Before-and-after change data:
▼▼▼

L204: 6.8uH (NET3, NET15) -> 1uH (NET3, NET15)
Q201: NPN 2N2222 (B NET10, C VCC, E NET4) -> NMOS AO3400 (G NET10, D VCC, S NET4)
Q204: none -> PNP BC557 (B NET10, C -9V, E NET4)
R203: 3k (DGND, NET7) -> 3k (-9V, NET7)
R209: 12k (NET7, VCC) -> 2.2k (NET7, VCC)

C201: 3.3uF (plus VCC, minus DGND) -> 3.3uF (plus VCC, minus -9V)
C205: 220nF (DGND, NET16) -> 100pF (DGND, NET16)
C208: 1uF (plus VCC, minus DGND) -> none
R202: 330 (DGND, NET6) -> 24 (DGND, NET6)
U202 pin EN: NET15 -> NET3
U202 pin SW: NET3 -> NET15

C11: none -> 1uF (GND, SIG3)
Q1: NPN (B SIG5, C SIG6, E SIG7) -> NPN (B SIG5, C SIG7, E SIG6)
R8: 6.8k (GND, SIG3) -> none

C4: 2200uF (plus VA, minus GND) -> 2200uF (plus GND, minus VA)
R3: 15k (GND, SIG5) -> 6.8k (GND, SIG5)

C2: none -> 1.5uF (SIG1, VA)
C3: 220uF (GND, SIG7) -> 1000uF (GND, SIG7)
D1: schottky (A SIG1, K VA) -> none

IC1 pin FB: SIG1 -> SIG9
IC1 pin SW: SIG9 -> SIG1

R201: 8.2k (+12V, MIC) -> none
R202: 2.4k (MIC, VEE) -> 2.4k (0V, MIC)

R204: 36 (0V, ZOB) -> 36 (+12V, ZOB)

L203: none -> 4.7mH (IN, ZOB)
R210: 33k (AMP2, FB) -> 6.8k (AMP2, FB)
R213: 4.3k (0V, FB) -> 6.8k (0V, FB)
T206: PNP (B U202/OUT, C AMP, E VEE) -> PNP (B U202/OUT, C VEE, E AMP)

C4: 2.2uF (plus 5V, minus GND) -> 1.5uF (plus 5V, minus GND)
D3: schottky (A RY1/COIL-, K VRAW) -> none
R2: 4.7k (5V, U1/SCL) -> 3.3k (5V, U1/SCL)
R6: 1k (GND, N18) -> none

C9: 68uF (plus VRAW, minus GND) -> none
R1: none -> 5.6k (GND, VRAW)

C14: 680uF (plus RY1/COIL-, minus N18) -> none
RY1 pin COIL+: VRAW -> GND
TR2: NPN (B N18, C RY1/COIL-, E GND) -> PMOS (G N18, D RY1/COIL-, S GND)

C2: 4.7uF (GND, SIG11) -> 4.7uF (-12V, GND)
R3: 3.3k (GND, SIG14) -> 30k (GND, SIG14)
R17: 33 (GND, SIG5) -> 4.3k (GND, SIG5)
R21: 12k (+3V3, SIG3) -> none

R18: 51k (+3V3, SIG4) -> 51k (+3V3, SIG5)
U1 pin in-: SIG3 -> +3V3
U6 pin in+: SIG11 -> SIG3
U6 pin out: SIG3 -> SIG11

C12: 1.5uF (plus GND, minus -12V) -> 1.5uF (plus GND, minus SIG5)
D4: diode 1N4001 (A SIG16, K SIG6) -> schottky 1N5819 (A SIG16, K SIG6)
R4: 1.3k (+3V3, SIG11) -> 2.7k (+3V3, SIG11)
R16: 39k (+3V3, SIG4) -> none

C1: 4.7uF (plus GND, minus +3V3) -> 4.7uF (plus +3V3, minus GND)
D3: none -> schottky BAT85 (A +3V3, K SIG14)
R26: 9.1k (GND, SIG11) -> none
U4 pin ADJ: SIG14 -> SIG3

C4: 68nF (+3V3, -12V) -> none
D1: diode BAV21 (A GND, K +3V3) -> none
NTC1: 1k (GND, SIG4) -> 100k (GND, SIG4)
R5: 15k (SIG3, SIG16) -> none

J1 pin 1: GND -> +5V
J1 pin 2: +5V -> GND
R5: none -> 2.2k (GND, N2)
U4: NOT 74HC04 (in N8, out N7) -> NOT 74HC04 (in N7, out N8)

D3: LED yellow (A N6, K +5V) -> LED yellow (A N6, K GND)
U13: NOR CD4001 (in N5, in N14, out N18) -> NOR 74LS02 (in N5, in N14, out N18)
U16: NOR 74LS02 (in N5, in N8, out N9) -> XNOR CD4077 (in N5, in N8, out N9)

▲▲▲

◆ **ACTIVITY**
Every line that holds the word "DGND" should be copied from the records.

◆ **SOLUTION TO THIS PROBLEM**
R203: 3k (DGND, NET7) -> 3k (-9V, NET7)
C201: 3.3uF (plus VCC, minus DGND) -> 3.3uF (plus VCC, minus -9V)
C205: 220nF (DGND, NET16) -> 100pF (DGND, NET16)
C208: 1uF (plus VCC, minus DGND) -> none
R202: 330 (DGND, NET6) -> 24 (DGND, NET6)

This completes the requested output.